## WORK REQUIRED
Every line of the listing that contains the word "shoe" is to be copied out.

## PROVIDED MATERIAL
____________

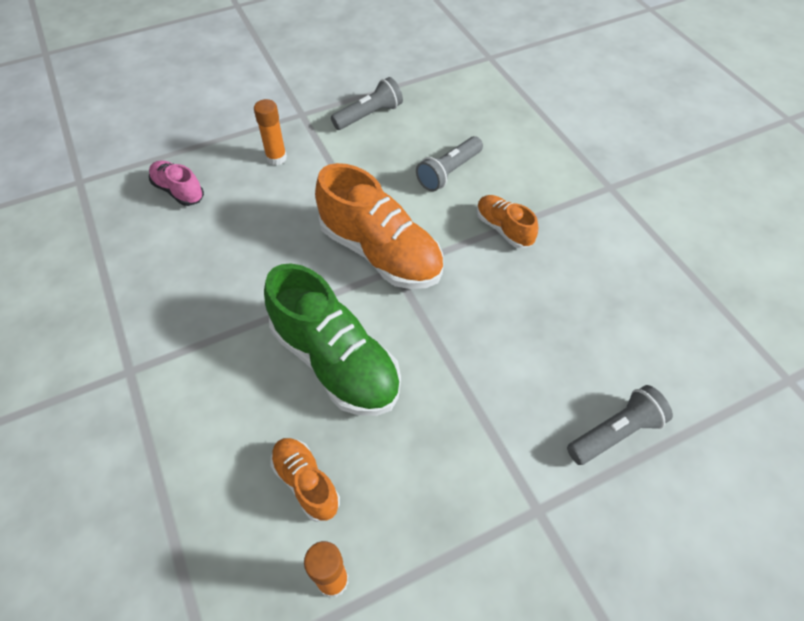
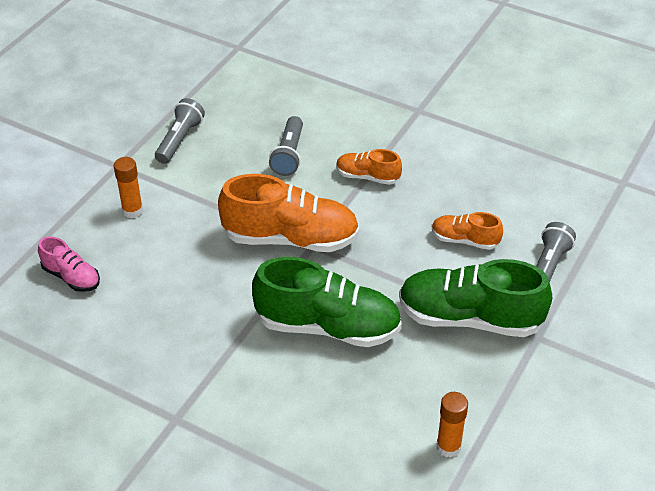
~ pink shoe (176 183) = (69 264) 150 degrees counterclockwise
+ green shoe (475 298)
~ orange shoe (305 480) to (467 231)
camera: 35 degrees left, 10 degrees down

____________

## OUTPUT BELOW
~ pink shoe (176 183) = (69 264) 150 degrees counterclockwise
+ green shoe (475 298)
~ orange shoe (305 480) to (467 231)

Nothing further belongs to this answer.